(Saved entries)
====
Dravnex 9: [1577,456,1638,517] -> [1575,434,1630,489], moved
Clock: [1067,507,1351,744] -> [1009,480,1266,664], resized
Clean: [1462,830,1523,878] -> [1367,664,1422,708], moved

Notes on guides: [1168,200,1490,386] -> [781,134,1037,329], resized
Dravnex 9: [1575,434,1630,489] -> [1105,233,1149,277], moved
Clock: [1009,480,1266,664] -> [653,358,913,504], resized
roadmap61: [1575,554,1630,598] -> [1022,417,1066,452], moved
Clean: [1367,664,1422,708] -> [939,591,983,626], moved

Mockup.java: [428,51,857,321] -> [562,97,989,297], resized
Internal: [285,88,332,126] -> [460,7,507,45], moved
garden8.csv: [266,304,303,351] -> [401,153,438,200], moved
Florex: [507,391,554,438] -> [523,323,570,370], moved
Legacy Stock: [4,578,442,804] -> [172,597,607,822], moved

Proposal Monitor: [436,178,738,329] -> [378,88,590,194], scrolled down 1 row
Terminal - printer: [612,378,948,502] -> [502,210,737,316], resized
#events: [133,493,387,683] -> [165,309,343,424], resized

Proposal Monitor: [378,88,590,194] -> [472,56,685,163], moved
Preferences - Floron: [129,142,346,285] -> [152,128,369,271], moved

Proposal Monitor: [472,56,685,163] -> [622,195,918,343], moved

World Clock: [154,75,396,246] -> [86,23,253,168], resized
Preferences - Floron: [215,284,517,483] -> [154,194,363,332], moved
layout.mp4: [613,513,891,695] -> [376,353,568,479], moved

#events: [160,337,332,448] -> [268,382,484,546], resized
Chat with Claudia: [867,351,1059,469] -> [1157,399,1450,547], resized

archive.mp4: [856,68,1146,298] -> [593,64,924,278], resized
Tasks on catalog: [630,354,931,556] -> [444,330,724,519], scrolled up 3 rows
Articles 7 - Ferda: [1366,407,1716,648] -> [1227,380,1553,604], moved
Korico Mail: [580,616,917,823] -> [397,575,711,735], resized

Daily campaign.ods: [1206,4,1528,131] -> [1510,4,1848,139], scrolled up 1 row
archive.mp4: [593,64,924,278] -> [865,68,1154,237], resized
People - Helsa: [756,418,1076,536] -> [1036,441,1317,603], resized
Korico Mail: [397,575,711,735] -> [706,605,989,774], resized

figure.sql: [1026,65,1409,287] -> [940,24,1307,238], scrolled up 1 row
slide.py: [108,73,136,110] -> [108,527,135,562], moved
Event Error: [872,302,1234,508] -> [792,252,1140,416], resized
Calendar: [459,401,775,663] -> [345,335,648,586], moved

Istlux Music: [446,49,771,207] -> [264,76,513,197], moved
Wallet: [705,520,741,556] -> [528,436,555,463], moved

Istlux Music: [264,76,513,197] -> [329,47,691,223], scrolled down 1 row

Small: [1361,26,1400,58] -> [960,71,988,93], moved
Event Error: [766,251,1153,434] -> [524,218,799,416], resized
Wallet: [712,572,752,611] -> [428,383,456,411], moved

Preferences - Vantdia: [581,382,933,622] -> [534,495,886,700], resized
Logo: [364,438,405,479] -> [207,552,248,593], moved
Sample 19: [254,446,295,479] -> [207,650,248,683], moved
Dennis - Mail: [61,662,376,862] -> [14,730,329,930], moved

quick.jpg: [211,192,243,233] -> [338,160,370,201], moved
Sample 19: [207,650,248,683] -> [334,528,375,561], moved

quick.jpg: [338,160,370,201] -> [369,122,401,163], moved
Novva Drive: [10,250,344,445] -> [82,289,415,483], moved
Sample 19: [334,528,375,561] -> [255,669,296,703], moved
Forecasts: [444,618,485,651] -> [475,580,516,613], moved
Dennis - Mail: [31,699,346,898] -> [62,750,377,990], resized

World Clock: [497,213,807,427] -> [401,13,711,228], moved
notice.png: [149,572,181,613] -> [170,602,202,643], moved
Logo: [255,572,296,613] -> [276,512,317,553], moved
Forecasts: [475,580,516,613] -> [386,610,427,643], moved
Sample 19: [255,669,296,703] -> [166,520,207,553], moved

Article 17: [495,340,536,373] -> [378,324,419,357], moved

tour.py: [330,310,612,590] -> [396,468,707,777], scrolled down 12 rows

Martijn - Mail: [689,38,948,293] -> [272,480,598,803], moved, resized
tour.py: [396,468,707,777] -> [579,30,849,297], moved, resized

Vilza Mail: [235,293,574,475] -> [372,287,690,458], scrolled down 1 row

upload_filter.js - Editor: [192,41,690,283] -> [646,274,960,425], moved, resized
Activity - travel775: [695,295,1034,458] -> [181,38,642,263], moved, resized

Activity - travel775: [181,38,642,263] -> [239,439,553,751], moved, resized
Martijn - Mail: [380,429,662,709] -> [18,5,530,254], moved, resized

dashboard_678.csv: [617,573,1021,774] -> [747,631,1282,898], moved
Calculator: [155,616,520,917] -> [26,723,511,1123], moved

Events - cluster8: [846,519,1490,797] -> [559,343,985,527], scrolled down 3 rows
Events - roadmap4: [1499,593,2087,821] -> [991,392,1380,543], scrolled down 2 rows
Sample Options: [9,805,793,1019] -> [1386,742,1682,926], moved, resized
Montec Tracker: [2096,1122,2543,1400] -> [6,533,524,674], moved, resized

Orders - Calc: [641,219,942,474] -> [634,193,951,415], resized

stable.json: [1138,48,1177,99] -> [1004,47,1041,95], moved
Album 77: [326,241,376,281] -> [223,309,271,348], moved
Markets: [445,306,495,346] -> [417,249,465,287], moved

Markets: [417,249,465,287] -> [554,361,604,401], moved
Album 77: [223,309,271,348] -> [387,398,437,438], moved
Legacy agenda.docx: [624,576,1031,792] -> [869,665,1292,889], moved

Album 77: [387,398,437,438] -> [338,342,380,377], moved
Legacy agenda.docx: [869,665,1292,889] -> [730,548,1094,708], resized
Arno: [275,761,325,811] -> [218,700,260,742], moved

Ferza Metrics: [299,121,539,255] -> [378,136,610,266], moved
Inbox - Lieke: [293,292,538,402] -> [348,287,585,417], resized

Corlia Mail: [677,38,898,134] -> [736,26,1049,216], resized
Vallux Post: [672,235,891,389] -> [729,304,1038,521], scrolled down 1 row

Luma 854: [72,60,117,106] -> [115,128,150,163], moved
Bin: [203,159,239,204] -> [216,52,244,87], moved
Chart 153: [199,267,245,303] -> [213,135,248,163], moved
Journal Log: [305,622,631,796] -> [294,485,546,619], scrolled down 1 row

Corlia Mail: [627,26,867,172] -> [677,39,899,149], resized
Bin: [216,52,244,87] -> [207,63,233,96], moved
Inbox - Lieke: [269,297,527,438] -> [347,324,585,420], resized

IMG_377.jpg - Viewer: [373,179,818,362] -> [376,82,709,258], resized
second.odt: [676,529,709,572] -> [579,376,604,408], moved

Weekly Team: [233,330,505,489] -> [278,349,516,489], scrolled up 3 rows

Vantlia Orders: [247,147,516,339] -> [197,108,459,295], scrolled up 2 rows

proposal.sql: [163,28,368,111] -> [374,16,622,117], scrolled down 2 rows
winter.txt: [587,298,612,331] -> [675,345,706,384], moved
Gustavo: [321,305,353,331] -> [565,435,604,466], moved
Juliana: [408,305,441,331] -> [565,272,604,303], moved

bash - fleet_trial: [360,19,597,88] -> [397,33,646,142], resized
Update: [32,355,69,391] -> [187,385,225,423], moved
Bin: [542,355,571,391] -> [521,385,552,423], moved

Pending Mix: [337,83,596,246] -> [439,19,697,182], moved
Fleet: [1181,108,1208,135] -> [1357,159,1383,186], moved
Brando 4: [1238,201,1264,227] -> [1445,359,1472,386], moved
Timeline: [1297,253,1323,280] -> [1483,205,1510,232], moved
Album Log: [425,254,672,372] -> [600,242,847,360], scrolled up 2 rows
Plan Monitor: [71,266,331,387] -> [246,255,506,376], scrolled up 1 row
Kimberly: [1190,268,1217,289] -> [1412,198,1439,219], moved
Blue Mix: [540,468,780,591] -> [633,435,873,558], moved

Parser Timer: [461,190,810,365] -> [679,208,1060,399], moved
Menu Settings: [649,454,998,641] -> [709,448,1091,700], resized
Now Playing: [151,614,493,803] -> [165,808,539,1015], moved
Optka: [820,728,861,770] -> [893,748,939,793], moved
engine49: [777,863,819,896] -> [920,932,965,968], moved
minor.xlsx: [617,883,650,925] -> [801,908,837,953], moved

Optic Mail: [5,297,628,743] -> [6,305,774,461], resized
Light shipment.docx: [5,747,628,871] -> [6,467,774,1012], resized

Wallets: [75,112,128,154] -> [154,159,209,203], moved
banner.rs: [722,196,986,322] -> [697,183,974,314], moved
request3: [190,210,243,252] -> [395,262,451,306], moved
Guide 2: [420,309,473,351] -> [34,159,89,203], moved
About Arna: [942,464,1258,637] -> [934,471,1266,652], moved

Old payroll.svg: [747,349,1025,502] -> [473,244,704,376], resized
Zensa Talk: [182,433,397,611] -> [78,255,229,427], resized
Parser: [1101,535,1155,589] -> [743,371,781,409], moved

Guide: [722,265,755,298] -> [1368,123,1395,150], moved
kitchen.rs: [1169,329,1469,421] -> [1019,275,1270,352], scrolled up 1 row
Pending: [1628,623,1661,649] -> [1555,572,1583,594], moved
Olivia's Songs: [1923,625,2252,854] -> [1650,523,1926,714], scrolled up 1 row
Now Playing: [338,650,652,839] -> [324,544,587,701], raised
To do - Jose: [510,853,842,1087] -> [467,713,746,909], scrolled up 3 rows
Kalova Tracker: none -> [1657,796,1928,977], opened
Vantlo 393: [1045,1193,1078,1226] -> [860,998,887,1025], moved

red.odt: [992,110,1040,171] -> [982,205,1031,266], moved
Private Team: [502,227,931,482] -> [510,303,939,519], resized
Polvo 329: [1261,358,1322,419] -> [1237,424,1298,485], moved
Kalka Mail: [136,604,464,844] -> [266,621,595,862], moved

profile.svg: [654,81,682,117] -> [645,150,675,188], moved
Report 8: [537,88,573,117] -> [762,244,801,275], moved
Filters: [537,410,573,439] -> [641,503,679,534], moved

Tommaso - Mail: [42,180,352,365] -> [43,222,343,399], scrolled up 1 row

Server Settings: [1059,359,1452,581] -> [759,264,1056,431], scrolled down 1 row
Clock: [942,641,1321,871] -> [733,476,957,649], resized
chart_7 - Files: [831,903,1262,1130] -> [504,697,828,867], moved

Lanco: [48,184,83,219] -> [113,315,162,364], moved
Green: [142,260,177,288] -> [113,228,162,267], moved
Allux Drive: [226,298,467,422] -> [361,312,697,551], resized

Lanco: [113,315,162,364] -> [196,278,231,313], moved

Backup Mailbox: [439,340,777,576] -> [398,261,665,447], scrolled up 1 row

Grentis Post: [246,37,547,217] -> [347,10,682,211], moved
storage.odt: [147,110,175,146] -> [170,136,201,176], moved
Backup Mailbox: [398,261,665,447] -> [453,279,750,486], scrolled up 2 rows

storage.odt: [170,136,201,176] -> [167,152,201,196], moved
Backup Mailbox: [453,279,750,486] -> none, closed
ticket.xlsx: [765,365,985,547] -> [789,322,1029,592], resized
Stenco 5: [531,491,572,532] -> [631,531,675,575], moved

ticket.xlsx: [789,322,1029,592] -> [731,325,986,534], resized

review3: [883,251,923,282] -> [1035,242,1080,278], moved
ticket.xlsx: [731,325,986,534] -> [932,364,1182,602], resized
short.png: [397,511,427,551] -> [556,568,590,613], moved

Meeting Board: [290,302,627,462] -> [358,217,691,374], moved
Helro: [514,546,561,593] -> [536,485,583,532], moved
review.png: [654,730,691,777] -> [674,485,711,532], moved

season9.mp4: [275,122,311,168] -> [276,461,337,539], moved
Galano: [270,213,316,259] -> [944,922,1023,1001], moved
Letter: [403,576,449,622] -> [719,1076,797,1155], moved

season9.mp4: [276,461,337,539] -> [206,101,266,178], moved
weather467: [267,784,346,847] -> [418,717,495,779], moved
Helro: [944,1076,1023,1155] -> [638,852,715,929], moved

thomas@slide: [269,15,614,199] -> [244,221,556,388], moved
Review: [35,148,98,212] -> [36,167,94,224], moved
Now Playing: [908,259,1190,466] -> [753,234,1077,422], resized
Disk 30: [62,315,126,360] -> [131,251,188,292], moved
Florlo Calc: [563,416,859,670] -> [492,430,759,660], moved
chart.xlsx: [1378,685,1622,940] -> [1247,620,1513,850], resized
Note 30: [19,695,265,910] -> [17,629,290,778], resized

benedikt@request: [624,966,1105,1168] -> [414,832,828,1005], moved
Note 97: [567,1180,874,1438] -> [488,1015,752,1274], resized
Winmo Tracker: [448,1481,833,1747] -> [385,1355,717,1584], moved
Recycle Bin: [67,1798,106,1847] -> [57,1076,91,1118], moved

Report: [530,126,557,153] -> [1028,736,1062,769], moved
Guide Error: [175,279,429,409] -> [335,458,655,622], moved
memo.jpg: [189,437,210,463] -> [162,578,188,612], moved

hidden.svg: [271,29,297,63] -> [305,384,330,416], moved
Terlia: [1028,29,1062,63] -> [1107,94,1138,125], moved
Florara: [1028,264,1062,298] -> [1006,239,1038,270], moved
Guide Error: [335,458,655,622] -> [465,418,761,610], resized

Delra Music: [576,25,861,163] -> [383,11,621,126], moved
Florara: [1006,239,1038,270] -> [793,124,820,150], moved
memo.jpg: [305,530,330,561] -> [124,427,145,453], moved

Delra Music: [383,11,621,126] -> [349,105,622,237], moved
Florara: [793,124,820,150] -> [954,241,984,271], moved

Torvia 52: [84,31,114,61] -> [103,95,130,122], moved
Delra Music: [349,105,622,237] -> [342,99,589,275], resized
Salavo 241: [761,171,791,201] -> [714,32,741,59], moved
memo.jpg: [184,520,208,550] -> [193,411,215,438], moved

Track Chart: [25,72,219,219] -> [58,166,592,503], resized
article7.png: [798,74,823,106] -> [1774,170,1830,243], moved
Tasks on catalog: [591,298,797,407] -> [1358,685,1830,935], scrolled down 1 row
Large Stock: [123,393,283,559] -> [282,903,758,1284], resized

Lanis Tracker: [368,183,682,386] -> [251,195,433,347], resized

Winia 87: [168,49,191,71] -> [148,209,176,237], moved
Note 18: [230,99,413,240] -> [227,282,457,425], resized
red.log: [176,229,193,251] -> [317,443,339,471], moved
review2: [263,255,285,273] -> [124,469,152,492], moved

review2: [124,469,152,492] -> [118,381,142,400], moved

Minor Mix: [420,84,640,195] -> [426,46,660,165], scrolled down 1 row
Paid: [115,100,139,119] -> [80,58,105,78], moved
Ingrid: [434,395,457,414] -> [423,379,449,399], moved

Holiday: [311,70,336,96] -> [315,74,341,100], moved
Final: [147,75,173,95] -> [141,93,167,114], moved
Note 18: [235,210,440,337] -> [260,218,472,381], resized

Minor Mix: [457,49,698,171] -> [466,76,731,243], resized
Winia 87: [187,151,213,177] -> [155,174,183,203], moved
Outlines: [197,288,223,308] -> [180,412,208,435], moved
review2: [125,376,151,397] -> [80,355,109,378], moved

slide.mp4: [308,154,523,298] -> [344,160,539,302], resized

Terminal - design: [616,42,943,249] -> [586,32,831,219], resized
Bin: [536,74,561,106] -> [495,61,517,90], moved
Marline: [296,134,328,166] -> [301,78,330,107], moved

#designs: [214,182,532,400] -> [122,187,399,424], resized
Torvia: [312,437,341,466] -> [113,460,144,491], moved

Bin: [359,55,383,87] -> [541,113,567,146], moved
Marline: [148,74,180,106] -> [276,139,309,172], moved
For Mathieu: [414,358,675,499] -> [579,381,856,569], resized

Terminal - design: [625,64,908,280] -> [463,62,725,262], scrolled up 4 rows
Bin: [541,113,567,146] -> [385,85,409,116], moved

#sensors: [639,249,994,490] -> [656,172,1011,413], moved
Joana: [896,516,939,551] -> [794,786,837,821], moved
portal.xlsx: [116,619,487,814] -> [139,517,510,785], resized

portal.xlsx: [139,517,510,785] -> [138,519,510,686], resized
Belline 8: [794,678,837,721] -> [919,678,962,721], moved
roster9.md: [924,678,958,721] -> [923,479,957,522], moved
====
▶ TASK: An exact, complete copy of the lines above from the one with "Dennis - Mail: [61,662,376,862]" through the one with "Events - cluster8: [846,519,1490,797]" is the whole answer.

▶ WRITTEN SOLUTION:
Dennis - Mail: [61,662,376,862] -> [14,730,329,930], moved

quick.jpg: [211,192,243,233] -> [338,160,370,201], moved
Sample 19: [207,650,248,683] -> [334,528,375,561], moved

quick.jpg: [338,160,370,201] -> [369,122,401,163], moved
Novva Drive: [10,250,344,445] -> [82,289,415,483], moved
Sample 19: [334,528,375,561] -> [255,669,296,703], moved
Forecasts: [444,618,485,651] -> [475,580,516,613], moved
Dennis - Mail: [31,699,346,898] -> [62,750,377,990], resized

World Clock: [497,213,807,427] -> [401,13,711,228], moved
notice.png: [149,572,181,613] -> [170,602,202,643], moved
Logo: [255,572,296,613] -> [276,512,317,553], moved
Forecasts: [475,580,516,613] -> [386,610,427,643], moved
Sample 19: [255,669,296,703] -> [166,520,207,553], moved

Article 17: [495,340,536,373] -> [378,324,419,357], moved

tour.py: [330,310,612,590] -> [396,468,707,777], scrolled down 12 rows

Martijn - Mail: [689,38,948,293] -> [272,480,598,803], moved, resized
tour.py: [396,468,707,777] -> [579,30,849,297], moved, resized

Vilza Mail: [235,293,574,475] -> [372,287,690,458], scrolled down 1 row

upload_filter.js - Editor: [192,41,690,283] -> [646,274,960,425], moved, resized
Activity - travel775: [695,295,1034,458] -> [181,38,642,263], moved, resized

Activity - travel775: [181,38,642,263] -> [239,439,553,751], moved, resized
Martijn - Mail: [380,429,662,709] -> [18,5,530,254], moved, resized

dashboard_678.csv: [617,573,1021,774] -> [747,631,1282,898], moved
Calculator: [155,616,520,917] -> [26,723,511,1123], moved

Events - cluster8: [846,519,1490,797] -> [559,343,985,527], scrolled down 3 rows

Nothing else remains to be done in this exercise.